__OBJECTIVE__. Reproduce the lines of all the entries below, swapping every occurrence of "none" for "blank" and changing nothing else. Leave the pictures out of your answer.

__MATERIAL PROVIDED__.
....

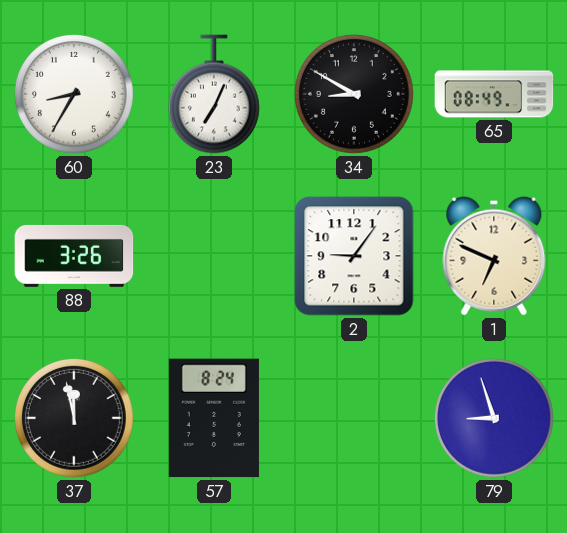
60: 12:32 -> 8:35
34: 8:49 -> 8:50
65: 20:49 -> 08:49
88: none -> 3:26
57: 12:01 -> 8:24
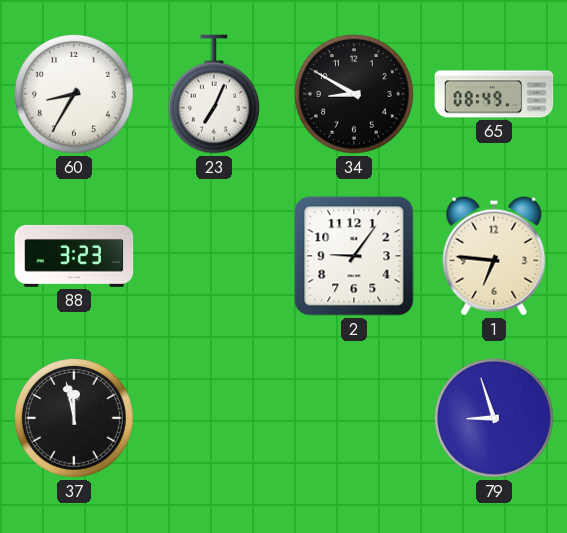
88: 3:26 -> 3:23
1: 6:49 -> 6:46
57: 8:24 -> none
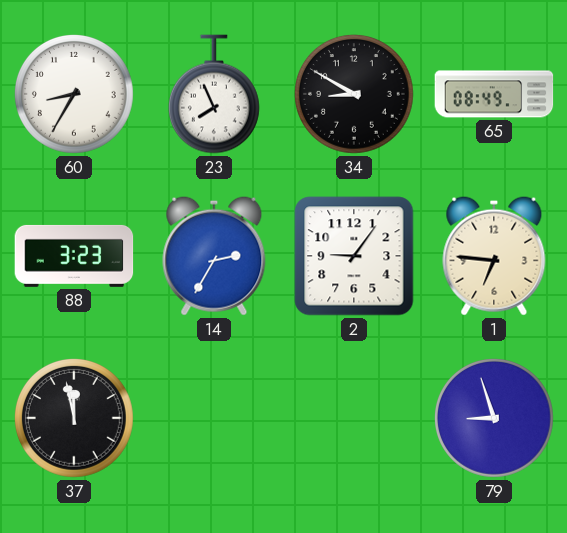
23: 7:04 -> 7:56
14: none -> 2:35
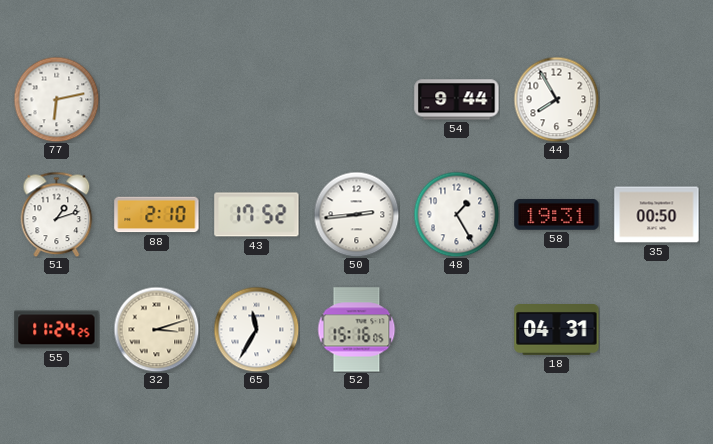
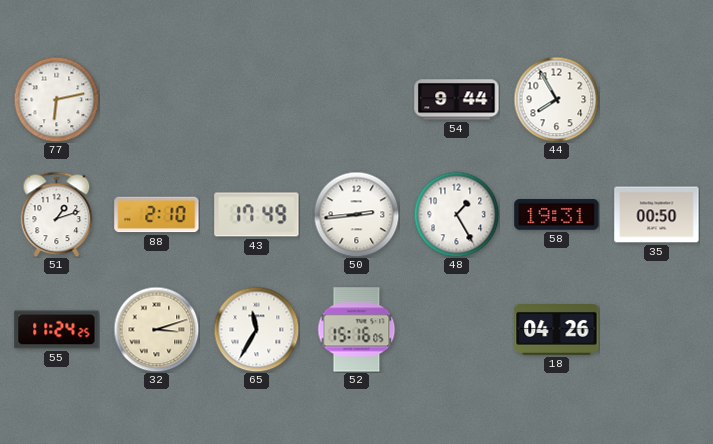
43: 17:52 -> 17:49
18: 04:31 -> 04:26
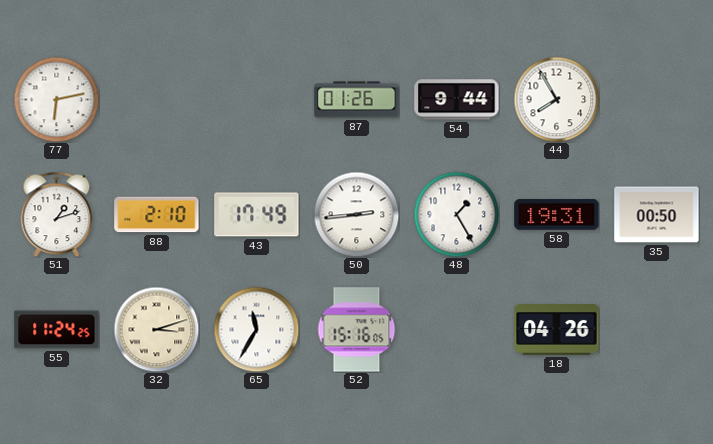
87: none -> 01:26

....

__WRITTEN ANSWER__.
60: 12:32 -> 8:35
34: 8:49 -> 8:50
65: 20:49 -> 08:49
88: blank -> 3:26
57: 12:01 -> 8:24
88: 3:26 -> 3:23
1: 6:49 -> 6:46
57: 8:24 -> blank
23: 7:04 -> 7:56
14: blank -> 2:35
43: 17:52 -> 17:49
18: 04:31 -> 04:26
87: blank -> 01:26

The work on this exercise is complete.